Items from a data source
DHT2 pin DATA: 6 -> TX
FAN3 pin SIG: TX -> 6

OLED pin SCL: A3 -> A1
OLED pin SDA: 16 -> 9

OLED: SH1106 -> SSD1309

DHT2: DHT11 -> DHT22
--
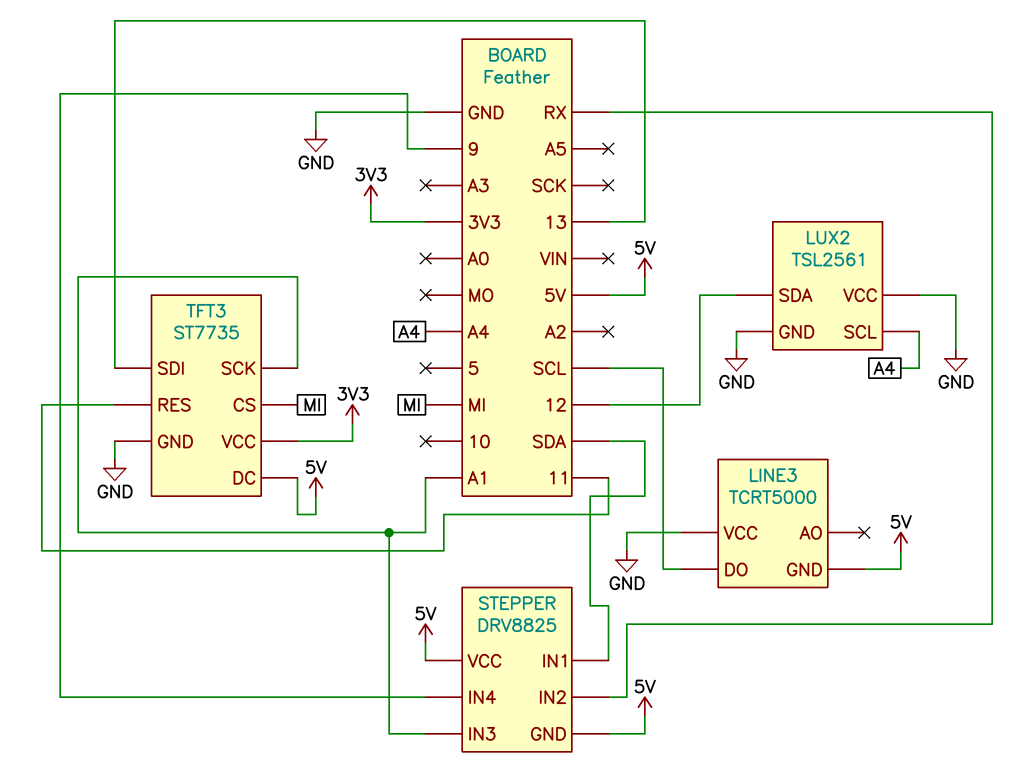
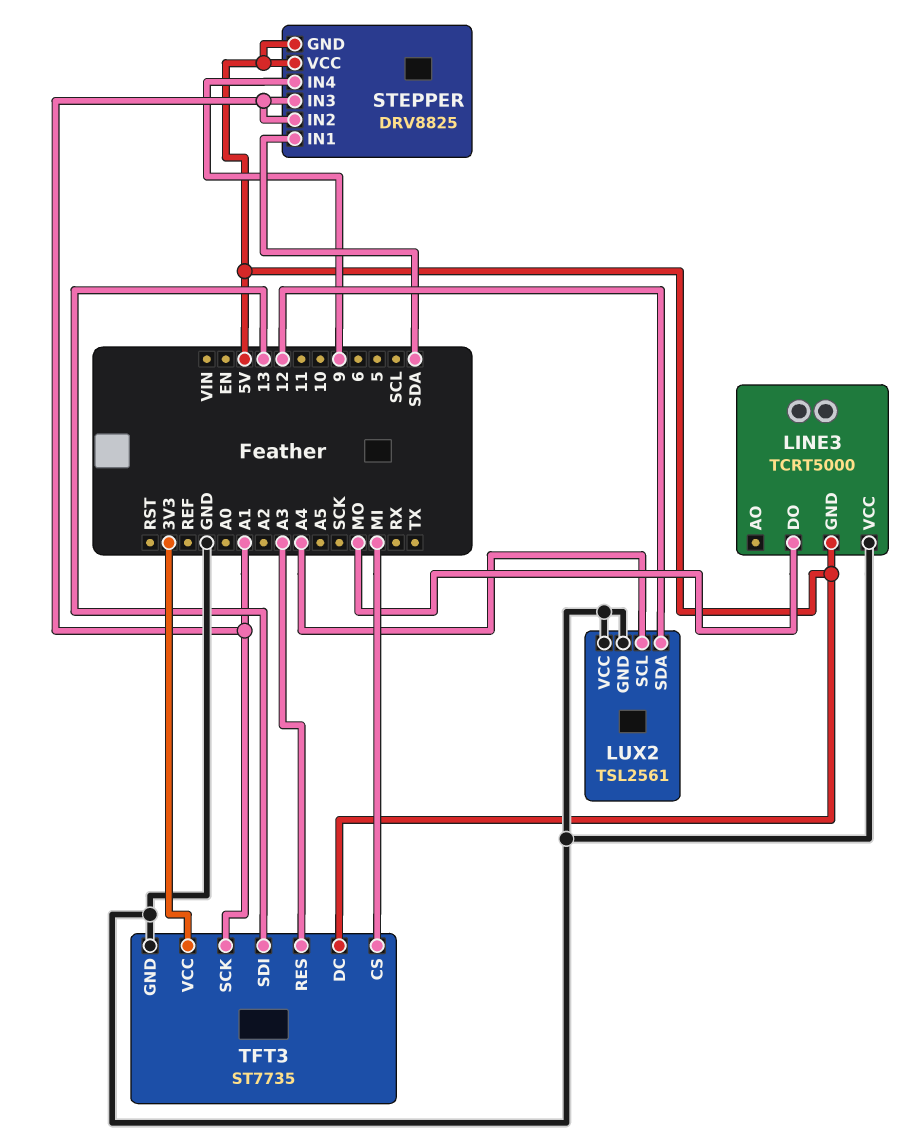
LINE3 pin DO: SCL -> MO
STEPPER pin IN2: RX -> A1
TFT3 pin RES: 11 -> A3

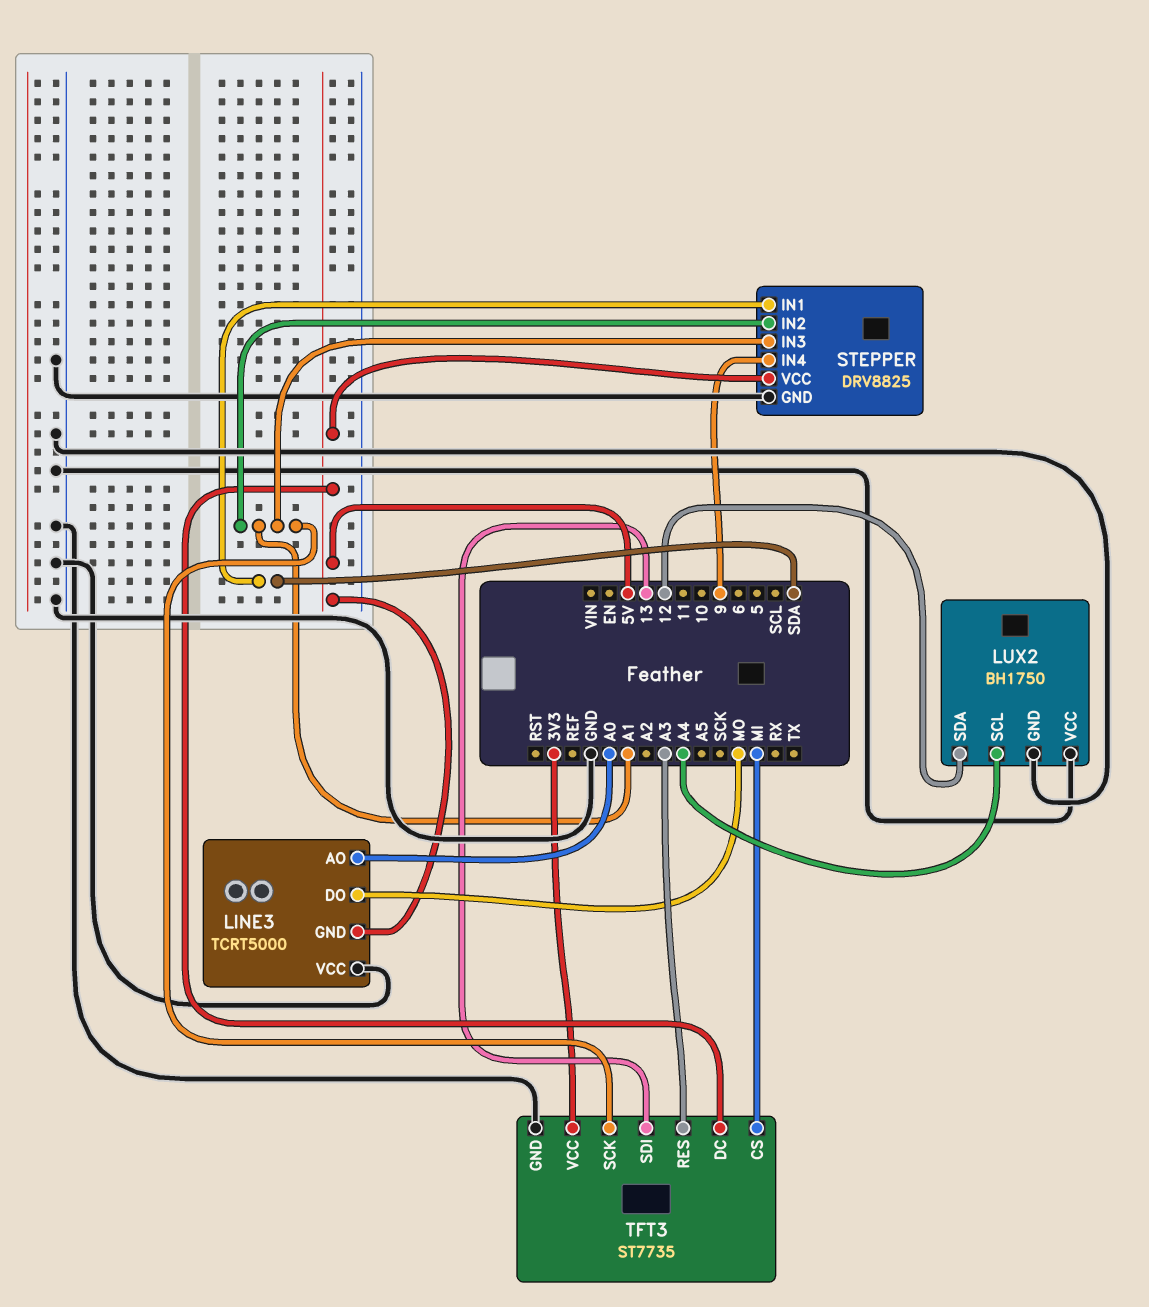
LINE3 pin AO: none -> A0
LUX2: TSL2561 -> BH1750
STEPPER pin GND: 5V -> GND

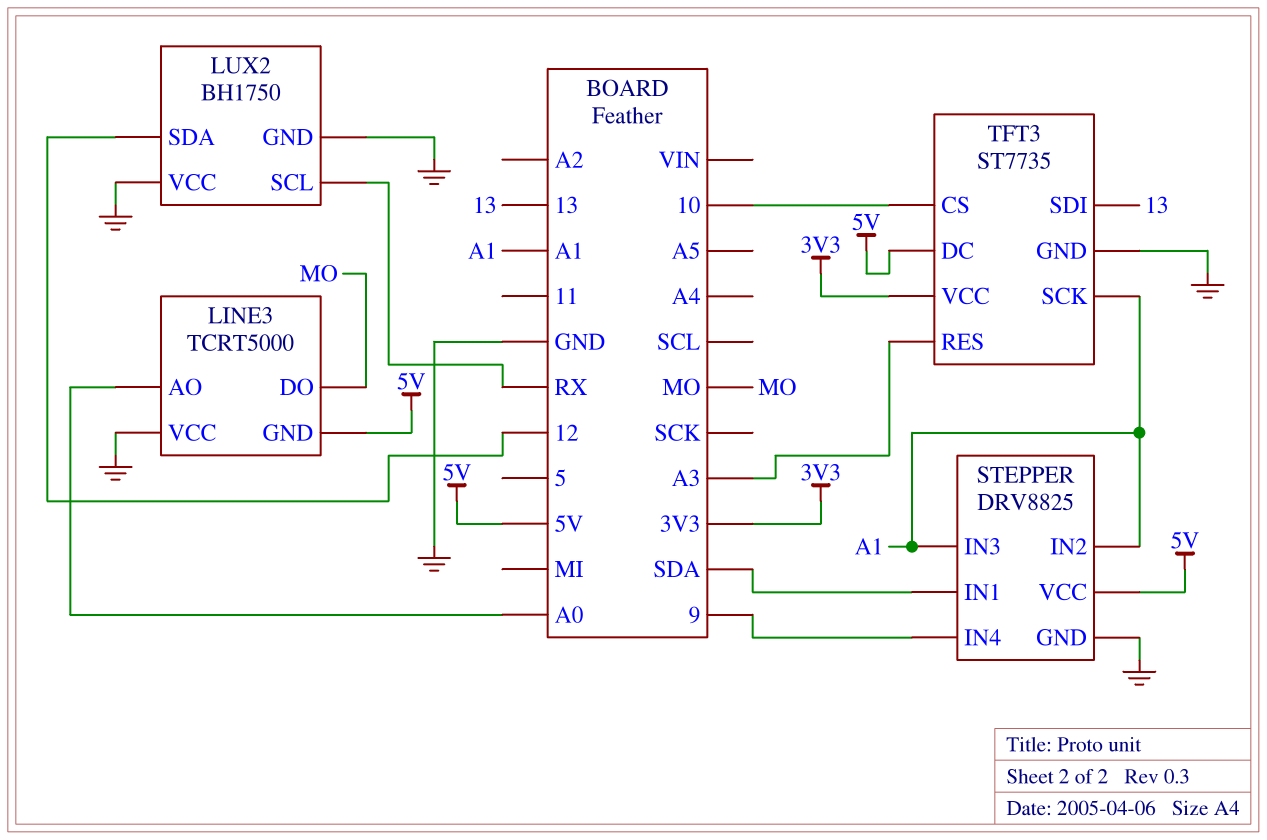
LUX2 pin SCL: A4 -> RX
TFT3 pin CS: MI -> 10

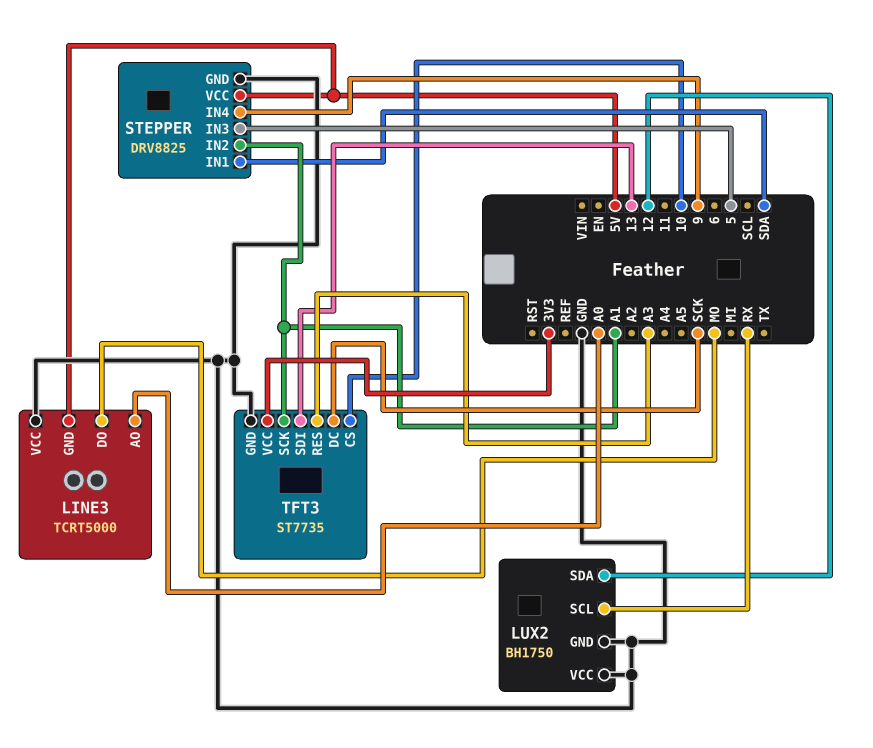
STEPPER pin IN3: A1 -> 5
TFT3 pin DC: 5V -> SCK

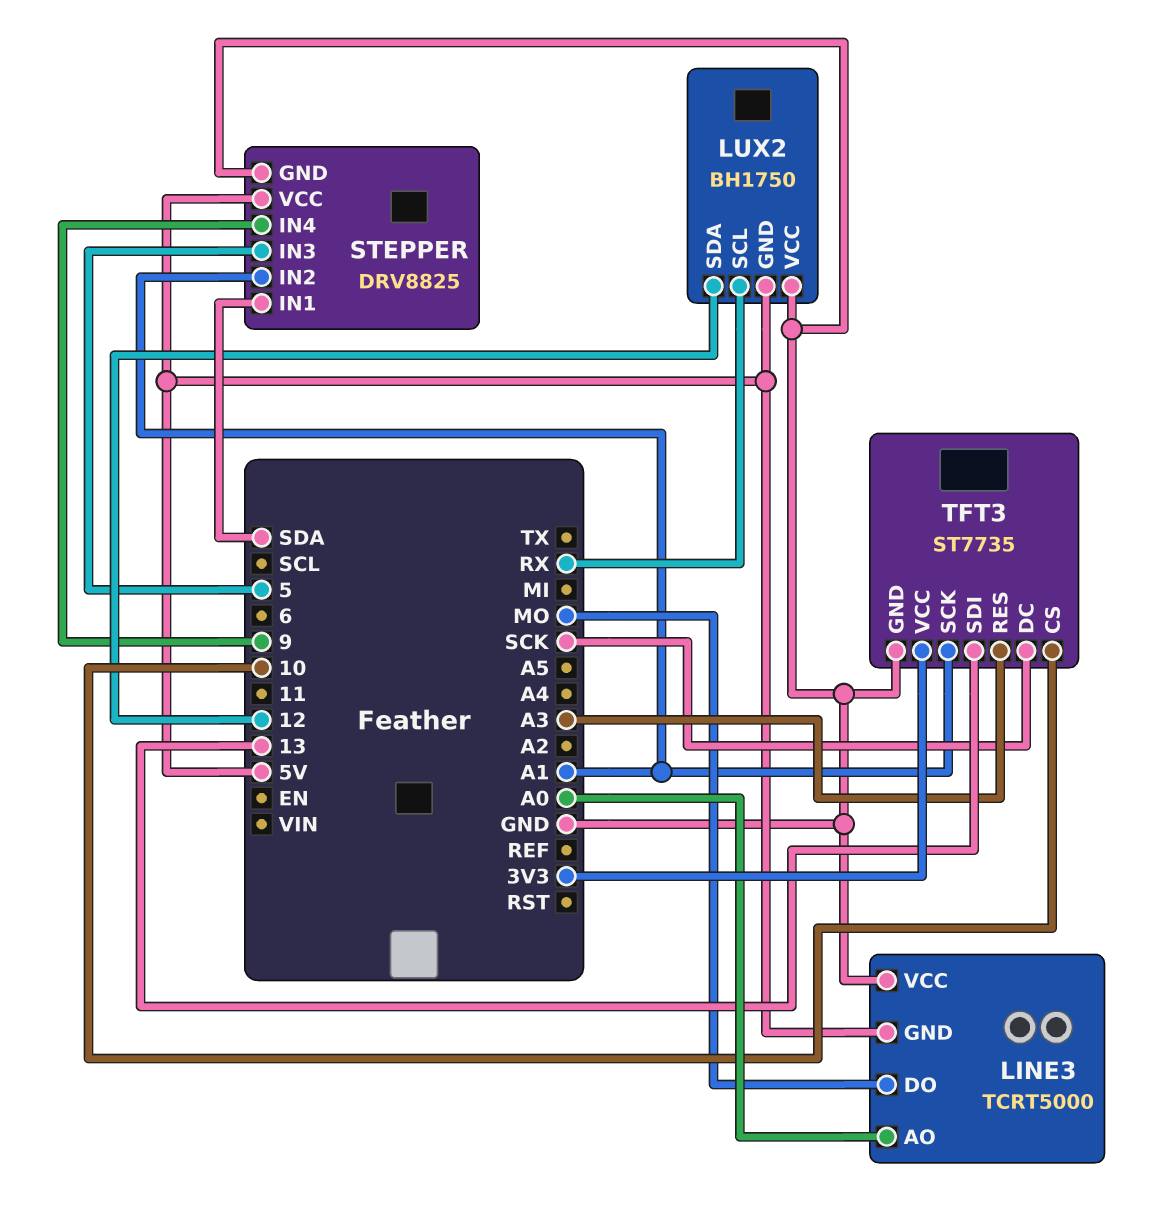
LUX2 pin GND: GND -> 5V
==
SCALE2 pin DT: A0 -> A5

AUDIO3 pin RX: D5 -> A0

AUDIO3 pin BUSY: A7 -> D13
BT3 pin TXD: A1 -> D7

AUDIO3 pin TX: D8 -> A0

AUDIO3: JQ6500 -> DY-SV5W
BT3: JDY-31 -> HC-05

--- What to do ---
Given the data above, transcribe exactly the lines from the one containing "OLED pin SDA: 16 -> 9" down to the one containing "DHT2: DHT11 -> DHT22", and no others.

--- Solved exercise ---
OLED pin SDA: 16 -> 9

OLED: SH1106 -> SSD1309

DHT2: DHT11 -> DHT22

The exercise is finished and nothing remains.